Return every line of the data below that contains the string "kern".
:::::
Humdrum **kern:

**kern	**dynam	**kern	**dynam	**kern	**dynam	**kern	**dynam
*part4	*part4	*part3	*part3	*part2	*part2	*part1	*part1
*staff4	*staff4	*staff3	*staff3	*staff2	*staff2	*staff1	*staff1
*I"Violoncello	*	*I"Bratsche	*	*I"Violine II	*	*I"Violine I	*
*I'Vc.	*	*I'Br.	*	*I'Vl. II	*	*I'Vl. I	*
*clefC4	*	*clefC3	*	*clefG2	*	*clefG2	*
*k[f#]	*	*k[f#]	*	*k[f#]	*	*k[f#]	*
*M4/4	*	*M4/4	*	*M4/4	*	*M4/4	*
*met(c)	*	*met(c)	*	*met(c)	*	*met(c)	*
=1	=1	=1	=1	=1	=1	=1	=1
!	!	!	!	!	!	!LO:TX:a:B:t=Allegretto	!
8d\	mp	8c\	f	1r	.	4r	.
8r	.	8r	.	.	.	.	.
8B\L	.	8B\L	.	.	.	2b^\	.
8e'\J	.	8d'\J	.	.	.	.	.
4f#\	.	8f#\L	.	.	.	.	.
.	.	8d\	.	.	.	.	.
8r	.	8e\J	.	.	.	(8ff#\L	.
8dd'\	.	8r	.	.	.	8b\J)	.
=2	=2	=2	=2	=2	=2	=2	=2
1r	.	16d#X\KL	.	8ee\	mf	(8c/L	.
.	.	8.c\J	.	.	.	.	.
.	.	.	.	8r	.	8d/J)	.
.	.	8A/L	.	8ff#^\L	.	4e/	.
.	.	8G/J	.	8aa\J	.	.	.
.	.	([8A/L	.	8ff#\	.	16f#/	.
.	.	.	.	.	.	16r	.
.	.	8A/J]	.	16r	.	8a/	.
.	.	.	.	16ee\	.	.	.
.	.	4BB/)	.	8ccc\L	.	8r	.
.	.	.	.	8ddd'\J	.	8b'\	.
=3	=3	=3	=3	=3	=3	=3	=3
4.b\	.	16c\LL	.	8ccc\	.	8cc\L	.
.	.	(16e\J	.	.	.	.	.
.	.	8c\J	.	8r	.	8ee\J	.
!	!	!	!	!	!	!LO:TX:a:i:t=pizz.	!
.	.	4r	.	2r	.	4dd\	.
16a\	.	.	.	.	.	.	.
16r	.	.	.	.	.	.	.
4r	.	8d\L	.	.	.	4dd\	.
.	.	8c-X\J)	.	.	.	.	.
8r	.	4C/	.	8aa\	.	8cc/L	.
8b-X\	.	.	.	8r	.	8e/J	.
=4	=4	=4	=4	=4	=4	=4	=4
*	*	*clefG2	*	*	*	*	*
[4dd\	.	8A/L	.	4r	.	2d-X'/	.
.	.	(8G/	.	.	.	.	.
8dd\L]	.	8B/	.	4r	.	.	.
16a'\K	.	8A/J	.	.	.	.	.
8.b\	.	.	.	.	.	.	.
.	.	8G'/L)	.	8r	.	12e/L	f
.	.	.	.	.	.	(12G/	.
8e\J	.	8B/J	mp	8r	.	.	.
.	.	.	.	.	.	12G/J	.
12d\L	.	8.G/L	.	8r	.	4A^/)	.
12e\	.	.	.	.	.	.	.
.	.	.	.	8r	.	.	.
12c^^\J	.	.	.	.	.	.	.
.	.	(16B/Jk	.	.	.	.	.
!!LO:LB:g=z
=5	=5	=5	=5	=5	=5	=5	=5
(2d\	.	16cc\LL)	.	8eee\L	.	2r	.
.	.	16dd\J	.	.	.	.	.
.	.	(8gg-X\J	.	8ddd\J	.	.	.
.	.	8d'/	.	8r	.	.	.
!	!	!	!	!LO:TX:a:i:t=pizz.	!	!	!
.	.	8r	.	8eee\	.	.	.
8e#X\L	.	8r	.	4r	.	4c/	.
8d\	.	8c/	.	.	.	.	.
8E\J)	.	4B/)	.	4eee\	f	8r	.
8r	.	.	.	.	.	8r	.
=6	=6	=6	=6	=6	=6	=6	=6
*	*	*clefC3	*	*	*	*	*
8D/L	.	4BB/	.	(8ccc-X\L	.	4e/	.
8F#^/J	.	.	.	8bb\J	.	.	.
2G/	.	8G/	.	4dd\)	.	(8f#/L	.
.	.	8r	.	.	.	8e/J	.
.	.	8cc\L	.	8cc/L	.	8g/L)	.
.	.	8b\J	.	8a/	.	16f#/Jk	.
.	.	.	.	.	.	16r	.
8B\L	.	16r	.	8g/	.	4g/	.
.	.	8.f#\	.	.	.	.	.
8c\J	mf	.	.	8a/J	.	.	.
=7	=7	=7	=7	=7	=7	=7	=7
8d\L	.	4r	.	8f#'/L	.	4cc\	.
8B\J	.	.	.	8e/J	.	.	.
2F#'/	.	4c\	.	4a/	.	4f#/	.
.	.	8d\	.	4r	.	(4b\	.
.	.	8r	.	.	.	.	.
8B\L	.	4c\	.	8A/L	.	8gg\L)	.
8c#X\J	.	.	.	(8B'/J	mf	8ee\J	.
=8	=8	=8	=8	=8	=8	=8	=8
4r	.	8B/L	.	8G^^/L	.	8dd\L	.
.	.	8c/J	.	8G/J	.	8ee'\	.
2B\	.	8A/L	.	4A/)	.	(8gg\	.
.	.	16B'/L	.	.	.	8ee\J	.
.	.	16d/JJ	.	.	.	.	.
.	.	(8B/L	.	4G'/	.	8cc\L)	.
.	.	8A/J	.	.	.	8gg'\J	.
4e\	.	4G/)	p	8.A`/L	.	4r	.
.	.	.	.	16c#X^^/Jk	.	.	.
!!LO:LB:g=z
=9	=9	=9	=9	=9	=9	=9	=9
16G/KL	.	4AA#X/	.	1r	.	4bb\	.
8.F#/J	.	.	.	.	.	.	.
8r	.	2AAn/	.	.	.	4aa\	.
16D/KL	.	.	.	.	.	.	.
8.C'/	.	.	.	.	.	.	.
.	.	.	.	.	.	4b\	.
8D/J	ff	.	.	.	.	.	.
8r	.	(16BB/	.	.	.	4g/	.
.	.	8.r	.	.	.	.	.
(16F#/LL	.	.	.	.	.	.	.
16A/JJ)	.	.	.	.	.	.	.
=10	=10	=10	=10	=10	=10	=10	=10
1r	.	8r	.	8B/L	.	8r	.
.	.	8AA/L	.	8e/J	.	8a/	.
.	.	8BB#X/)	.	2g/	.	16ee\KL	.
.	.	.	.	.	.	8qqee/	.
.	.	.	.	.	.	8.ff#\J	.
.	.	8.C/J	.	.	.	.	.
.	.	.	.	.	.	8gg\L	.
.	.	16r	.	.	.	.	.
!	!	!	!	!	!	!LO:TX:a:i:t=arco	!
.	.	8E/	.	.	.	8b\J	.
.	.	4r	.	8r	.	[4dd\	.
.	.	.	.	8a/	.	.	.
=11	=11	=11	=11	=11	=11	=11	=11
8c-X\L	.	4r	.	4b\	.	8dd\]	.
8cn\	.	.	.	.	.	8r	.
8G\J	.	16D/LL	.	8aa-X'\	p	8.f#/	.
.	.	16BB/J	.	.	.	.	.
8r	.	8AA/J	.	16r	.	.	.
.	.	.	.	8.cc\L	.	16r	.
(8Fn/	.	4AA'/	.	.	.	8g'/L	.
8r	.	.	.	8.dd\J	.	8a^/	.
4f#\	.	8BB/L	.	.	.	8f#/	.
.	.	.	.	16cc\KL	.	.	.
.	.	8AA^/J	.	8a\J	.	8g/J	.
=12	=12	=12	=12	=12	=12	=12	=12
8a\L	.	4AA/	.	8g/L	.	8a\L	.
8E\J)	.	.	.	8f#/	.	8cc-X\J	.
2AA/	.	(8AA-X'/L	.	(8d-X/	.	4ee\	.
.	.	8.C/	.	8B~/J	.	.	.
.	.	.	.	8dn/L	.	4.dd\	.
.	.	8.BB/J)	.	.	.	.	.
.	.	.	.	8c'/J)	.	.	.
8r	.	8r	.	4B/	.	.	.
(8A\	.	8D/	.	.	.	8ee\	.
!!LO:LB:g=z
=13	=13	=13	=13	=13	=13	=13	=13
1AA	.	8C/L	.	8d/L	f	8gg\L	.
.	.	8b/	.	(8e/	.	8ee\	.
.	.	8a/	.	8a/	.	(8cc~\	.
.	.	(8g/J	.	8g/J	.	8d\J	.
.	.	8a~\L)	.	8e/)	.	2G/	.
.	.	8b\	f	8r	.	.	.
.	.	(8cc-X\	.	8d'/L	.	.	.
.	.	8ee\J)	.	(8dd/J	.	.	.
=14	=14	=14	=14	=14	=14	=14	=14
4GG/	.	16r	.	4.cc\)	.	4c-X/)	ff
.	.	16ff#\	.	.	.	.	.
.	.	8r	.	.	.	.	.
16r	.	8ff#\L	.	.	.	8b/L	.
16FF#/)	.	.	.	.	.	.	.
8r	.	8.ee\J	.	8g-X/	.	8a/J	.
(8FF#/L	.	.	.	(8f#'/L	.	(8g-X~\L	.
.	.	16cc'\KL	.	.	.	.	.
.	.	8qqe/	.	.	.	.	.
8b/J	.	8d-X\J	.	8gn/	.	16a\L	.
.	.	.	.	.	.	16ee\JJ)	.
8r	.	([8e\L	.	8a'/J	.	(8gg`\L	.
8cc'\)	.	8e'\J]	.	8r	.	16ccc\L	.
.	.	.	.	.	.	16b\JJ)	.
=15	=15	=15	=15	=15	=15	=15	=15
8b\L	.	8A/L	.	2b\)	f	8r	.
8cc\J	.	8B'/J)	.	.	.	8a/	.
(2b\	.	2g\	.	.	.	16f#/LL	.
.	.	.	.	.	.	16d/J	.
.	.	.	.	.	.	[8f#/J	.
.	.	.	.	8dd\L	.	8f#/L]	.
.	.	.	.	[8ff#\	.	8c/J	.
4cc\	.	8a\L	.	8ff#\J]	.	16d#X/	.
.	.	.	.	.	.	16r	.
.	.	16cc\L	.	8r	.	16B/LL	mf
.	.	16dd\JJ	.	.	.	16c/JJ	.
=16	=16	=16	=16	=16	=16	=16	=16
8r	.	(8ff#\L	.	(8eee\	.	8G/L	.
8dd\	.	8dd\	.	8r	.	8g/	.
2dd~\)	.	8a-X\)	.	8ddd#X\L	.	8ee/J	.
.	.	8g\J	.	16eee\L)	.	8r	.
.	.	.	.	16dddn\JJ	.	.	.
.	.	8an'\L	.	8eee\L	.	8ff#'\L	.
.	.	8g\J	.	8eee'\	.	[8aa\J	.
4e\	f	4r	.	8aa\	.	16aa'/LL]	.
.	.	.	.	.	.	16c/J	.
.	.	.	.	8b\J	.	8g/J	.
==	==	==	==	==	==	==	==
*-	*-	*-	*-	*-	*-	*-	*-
:::::
* SOLUTION TO THE PROBLEM:
Humdrum **kern:
**kern	**dynam	**kern	**dynam	**kern	**dynam	**kern	**dynam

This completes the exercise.